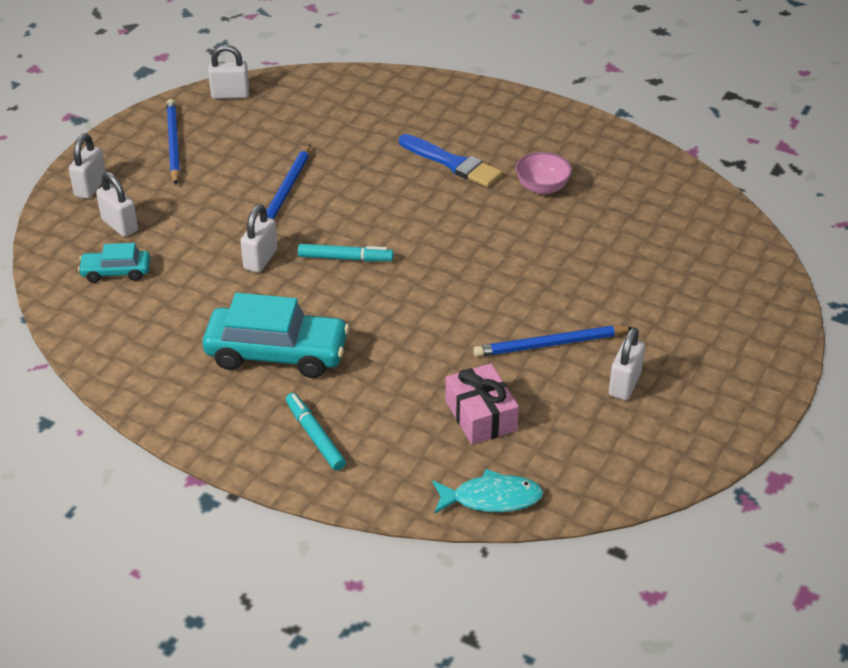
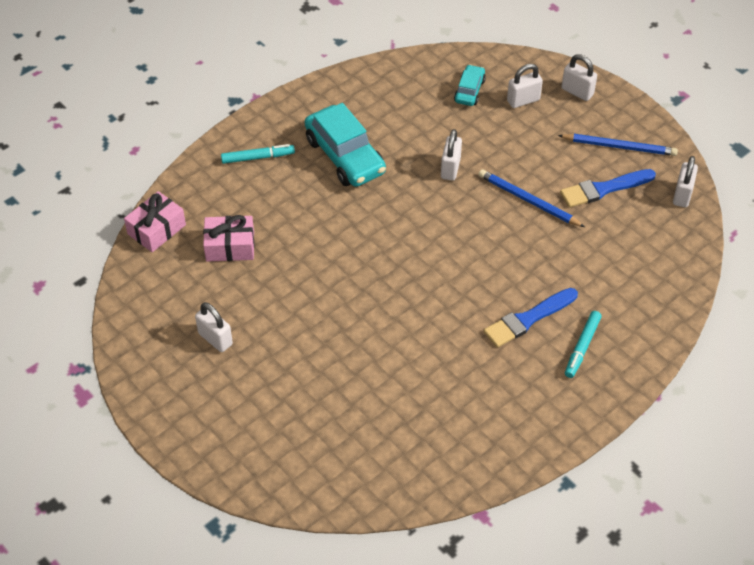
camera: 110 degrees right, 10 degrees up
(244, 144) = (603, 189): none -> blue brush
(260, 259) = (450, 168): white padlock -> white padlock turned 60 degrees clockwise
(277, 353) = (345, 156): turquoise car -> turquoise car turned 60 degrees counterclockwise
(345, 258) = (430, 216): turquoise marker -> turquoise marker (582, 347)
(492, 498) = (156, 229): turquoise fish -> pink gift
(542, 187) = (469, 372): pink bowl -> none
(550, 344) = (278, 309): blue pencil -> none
==
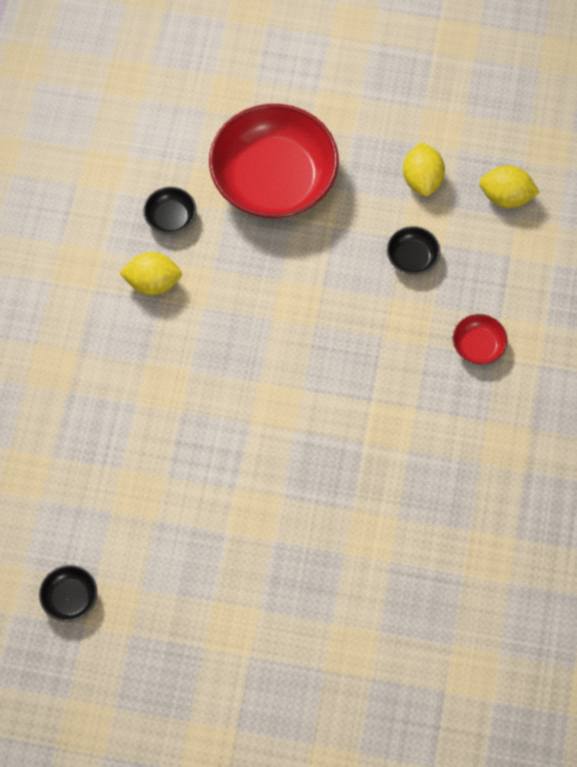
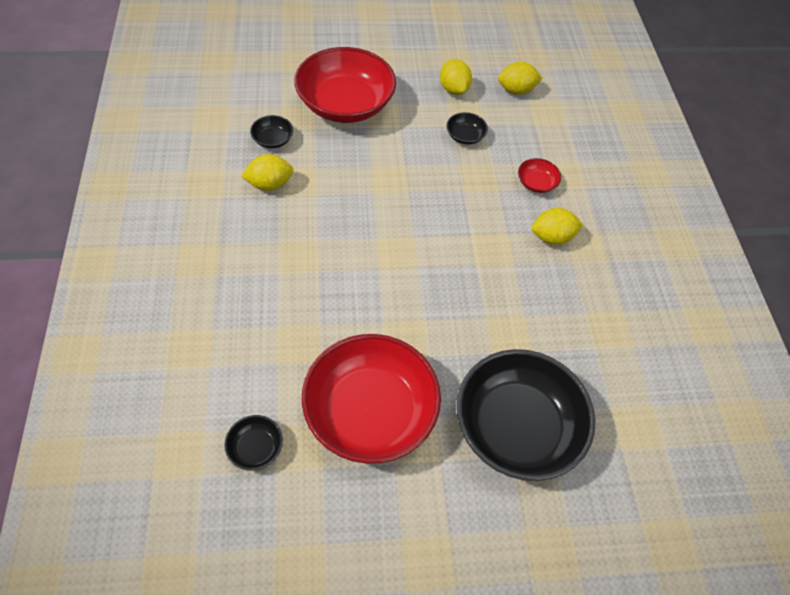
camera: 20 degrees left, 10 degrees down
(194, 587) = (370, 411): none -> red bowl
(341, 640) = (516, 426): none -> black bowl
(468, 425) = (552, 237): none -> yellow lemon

_Your objective_: Lines wanted from the listing above: the line with "(345, 258) = (430, 216): turquoise" up to and including the line with "(550, 344) = (278, 309): blue pencil -> none". Please write them out exactly, adding nothing else.

_Solution for this task_:
(345, 258) = (430, 216): turquoise marker -> turquoise marker (582, 347)
(492, 498) = (156, 229): turquoise fish -> pink gift
(542, 187) = (469, 372): pink bowl -> none
(550, 344) = (278, 309): blue pencil -> none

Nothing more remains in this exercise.